Work to be completed.
Please copy out every line of text from the records below, word for word, leaving out the pictures.

■ ■ ■

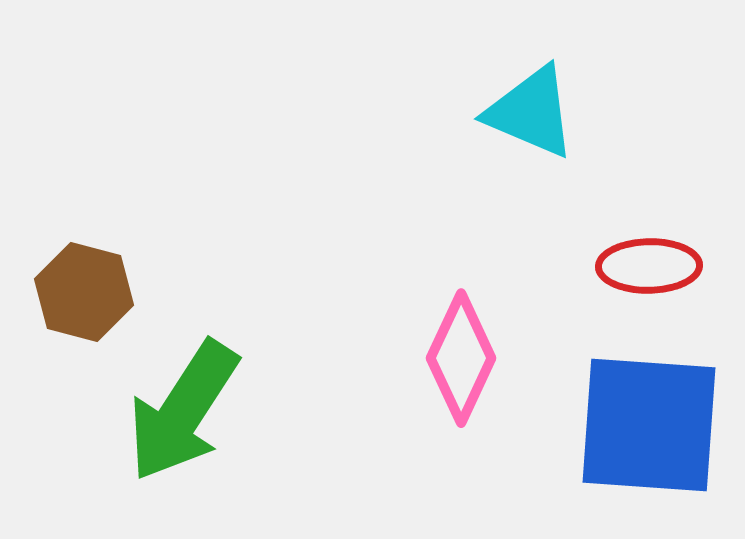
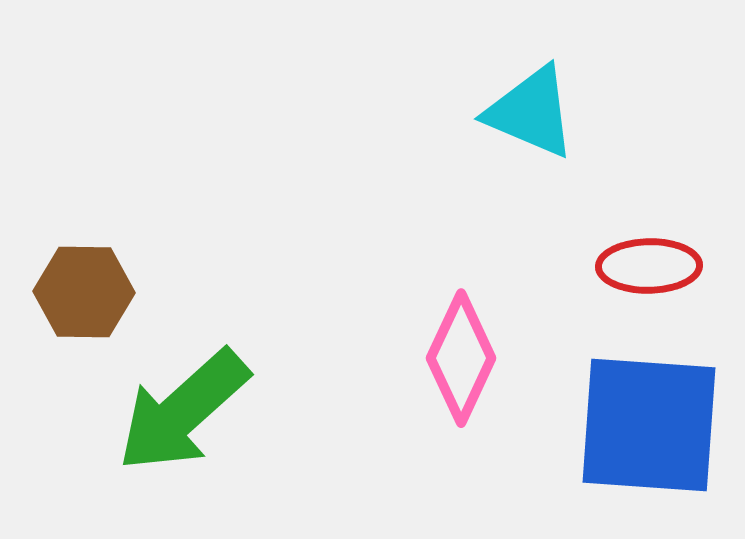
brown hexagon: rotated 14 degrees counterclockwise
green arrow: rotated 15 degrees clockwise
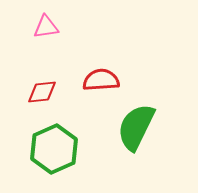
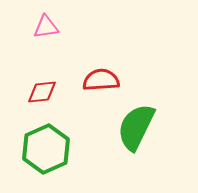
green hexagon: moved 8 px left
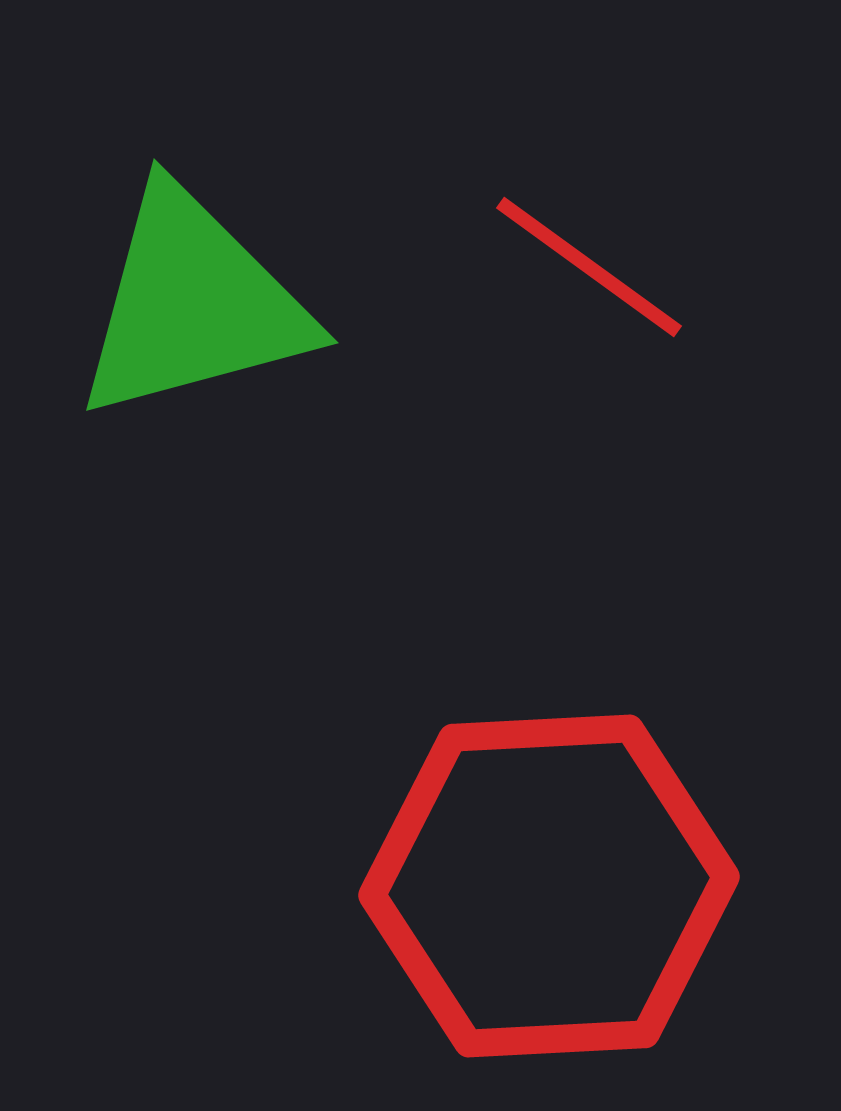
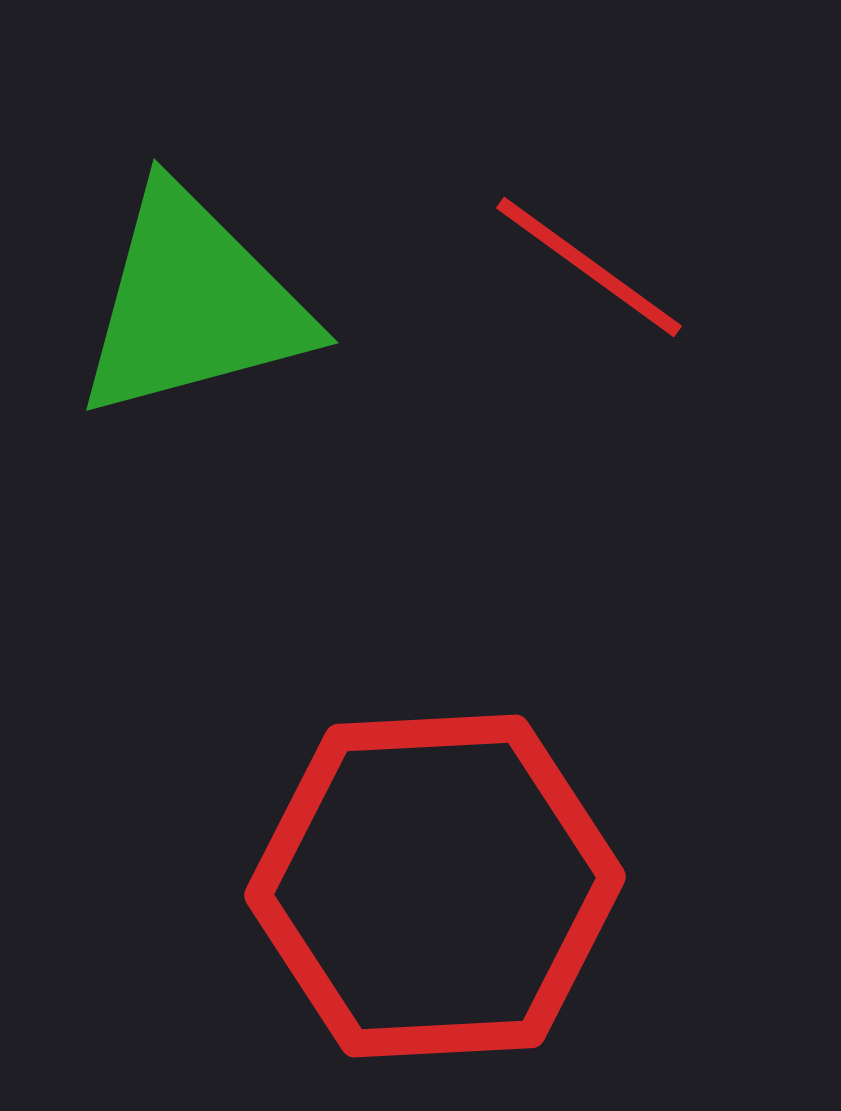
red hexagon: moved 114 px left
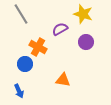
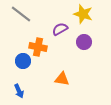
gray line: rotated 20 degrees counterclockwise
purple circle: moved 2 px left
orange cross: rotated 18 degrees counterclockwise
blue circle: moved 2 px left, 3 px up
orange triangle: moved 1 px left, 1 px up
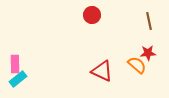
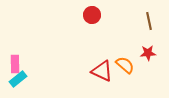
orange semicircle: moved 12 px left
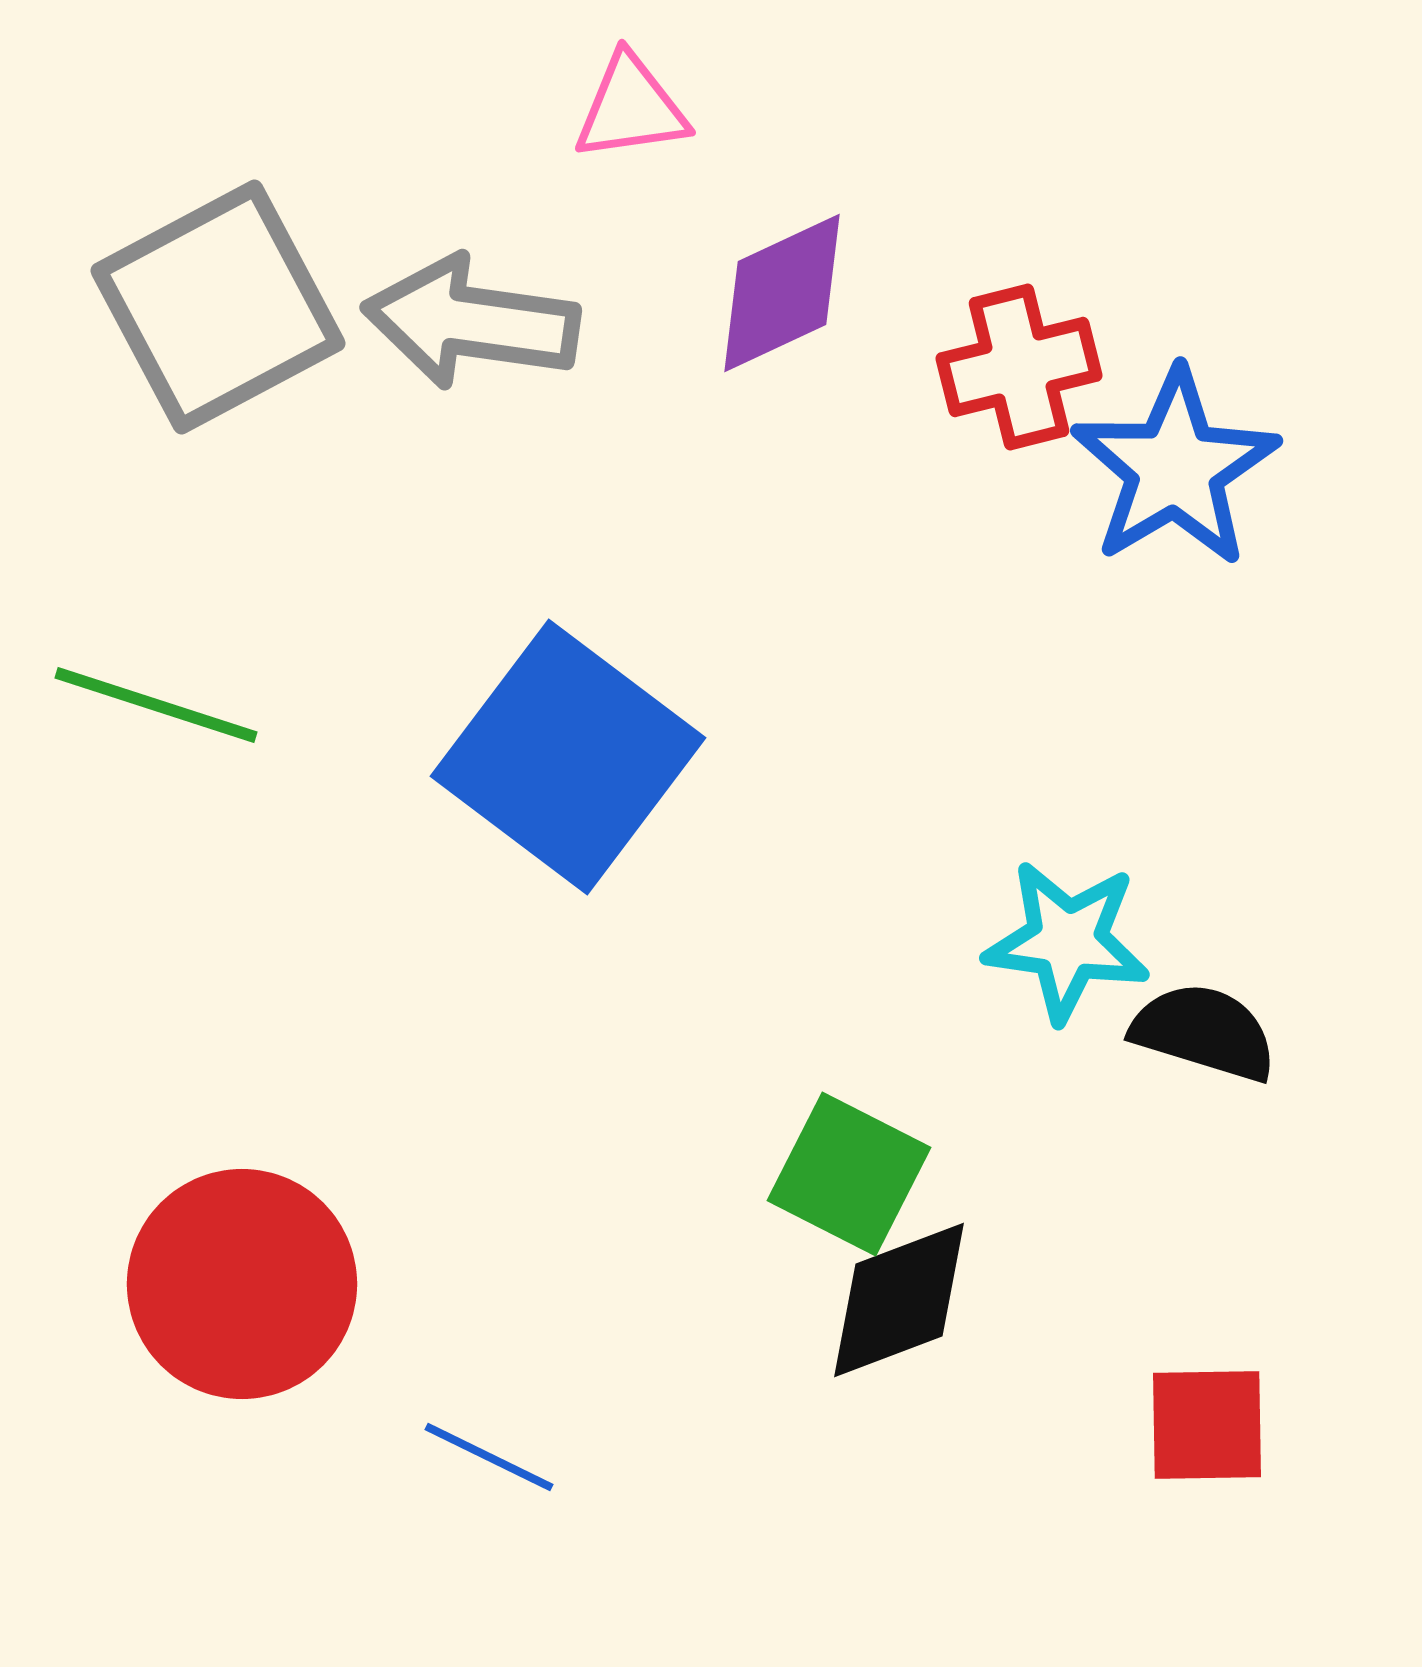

■ ■ ■

Exercise answer.
brown hexagon: rotated 14 degrees counterclockwise
green arrow: rotated 15 degrees clockwise
green hexagon: moved 8 px left
red hexagon: moved 114 px left
gray line: rotated 20 degrees counterclockwise
purple circle: moved 2 px left
orange cross: rotated 18 degrees counterclockwise
blue circle: moved 2 px left, 3 px up
orange triangle: moved 1 px left, 1 px up
orange semicircle: moved 12 px left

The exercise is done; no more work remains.